_Given entries_.
◇ ◇ ◇ ◇ ◇ ◇ ◇

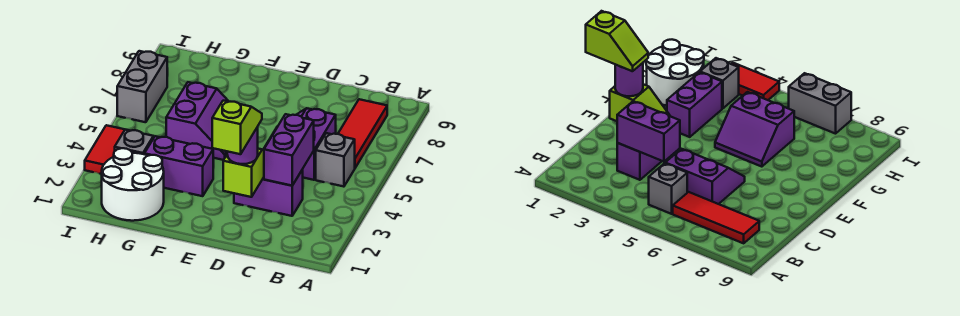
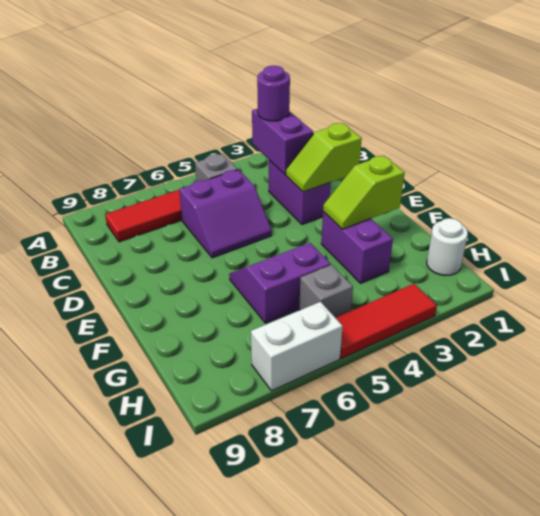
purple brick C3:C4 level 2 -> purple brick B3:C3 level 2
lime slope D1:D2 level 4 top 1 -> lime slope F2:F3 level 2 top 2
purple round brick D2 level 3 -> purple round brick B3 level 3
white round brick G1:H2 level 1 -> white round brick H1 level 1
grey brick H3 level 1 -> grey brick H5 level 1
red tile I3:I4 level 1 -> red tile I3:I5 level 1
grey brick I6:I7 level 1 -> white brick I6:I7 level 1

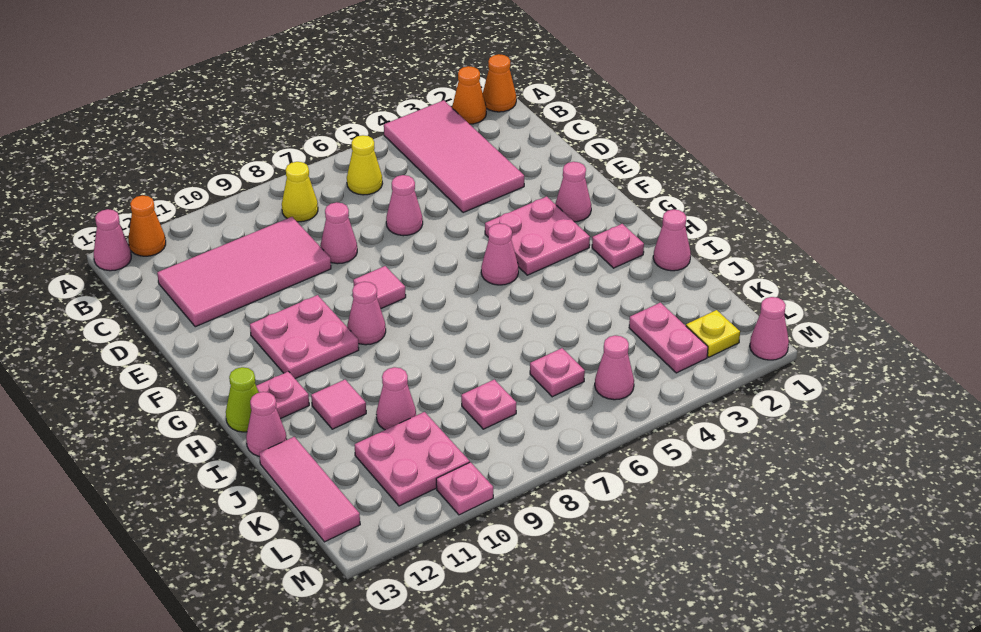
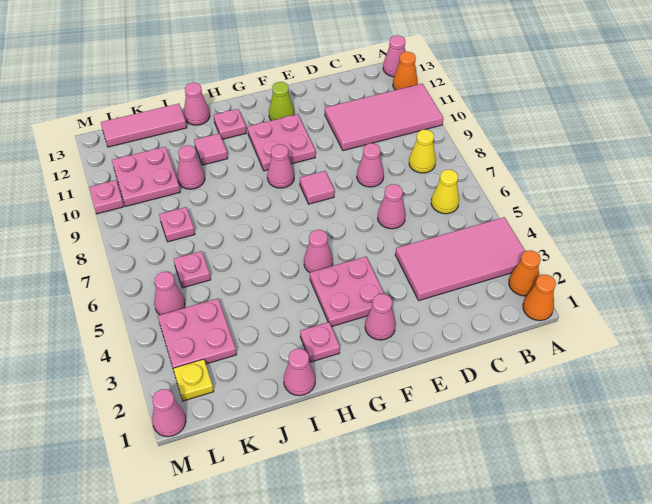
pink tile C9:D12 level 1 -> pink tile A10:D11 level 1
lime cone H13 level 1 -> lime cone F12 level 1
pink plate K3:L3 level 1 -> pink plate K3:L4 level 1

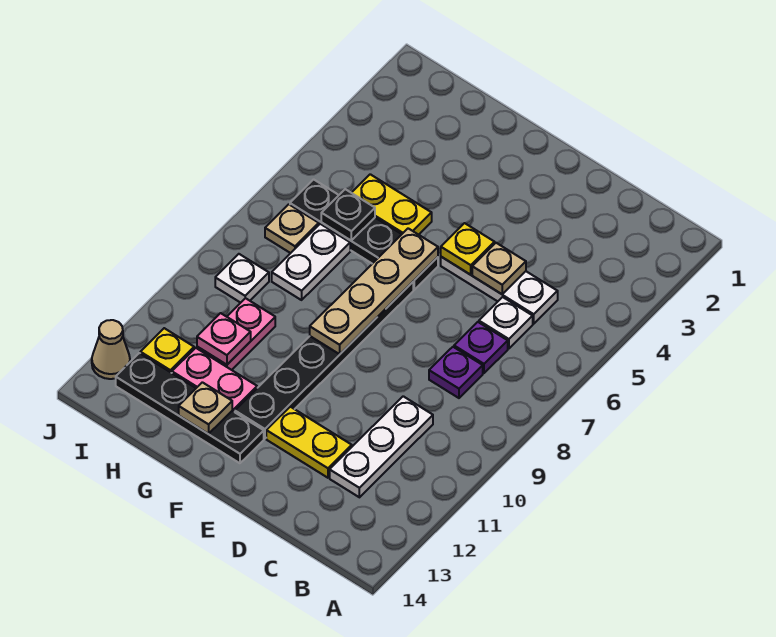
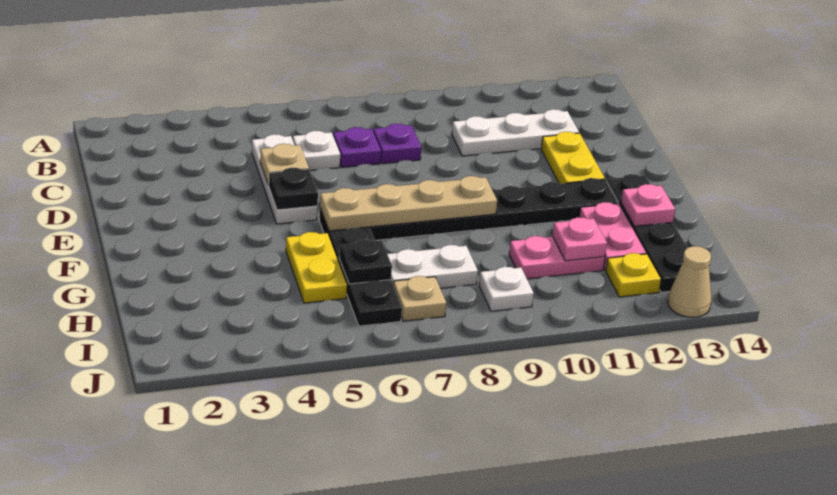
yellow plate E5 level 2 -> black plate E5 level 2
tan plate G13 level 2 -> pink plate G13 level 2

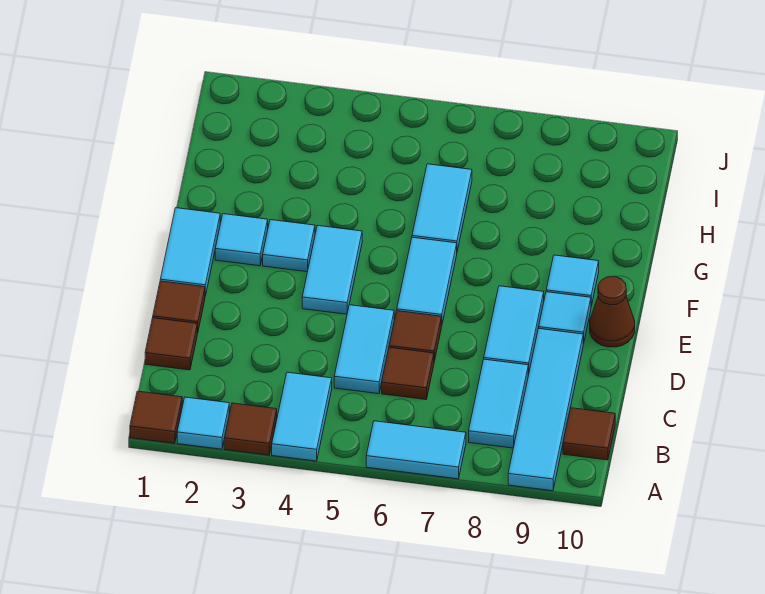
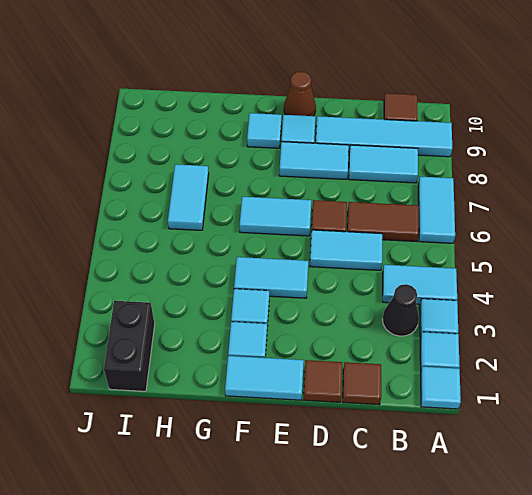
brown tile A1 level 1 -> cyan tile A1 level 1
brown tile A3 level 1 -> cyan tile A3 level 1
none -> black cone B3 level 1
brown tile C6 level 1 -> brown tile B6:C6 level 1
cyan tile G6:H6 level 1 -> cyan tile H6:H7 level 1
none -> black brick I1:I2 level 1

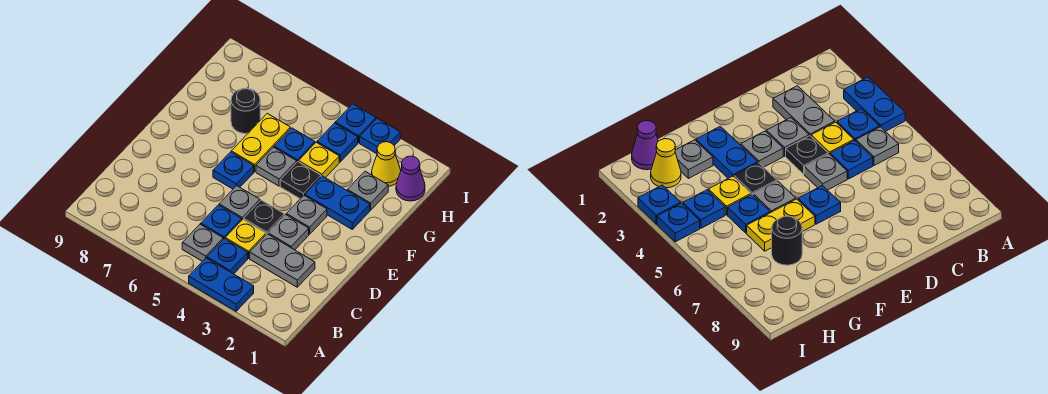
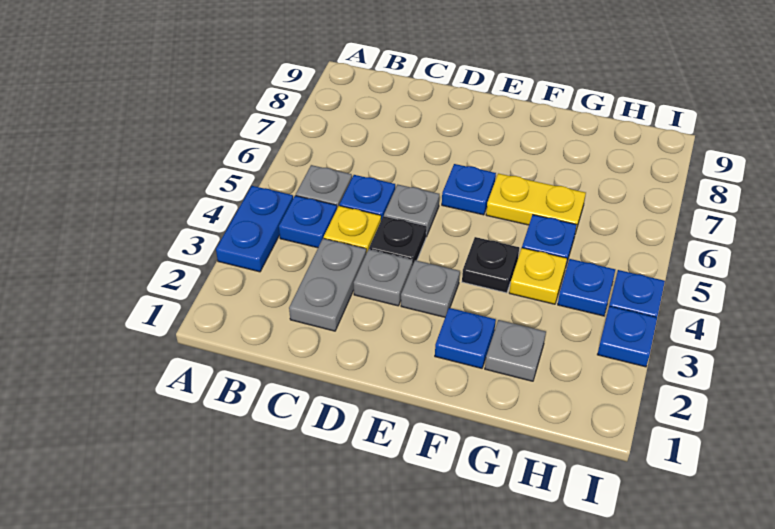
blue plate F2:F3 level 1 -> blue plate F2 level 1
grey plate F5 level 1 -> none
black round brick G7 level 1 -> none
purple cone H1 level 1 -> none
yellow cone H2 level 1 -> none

◇ ◇ ◇ ◇ ◇ ◇ ◇

_Required action_. Each line from the one containing "pink tile C9:D12" through the end of the records above is to be retyped exactly, with the pictures omitted and nothing added.

_Response below_.
pink tile C9:D12 level 1 -> pink tile A10:D11 level 1
lime cone H13 level 1 -> lime cone F12 level 1
pink plate K3:L3 level 1 -> pink plate K3:L4 level 1

yellow plate E5 level 2 -> black plate E5 level 2
tan plate G13 level 2 -> pink plate G13 level 2

brown tile A1 level 1 -> cyan tile A1 level 1
brown tile A3 level 1 -> cyan tile A3 level 1
none -> black cone B3 level 1
brown tile C6 level 1 -> brown tile B6:C6 level 1
cyan tile G6:H6 level 1 -> cyan tile H6:H7 level 1
none -> black brick I1:I2 level 1

blue plate F2:F3 level 1 -> blue plate F2 level 1
grey plate F5 level 1 -> none
black round brick G7 level 1 -> none
purple cone H1 level 1 -> none
yellow cone H2 level 1 -> none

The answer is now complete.